### What you have to do
Please keep to the lines below from the one with "cyan diamond: (177, 77)" through the one with "orange cross: (121, 170)", and restate them word for word, ends included.
-------- Material shown --------
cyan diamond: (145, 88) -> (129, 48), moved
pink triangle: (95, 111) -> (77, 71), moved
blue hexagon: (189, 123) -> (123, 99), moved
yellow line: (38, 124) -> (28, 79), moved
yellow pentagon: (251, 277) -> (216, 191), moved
--------
-------- Material shown --------
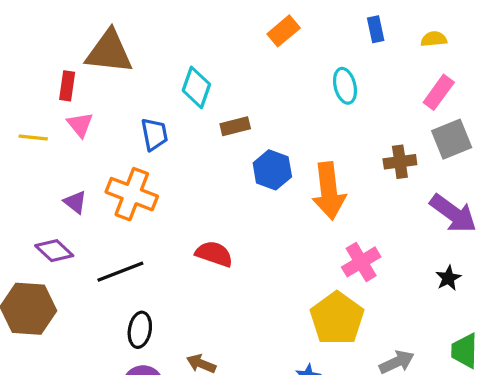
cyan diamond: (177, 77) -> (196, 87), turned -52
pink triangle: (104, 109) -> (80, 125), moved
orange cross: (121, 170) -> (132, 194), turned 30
--------
### Result for this task
cyan diamond: (177, 77) -> (196, 87), turned -52
pink triangle: (104, 109) -> (80, 125), moved
orange cross: (121, 170) -> (132, 194), turned 30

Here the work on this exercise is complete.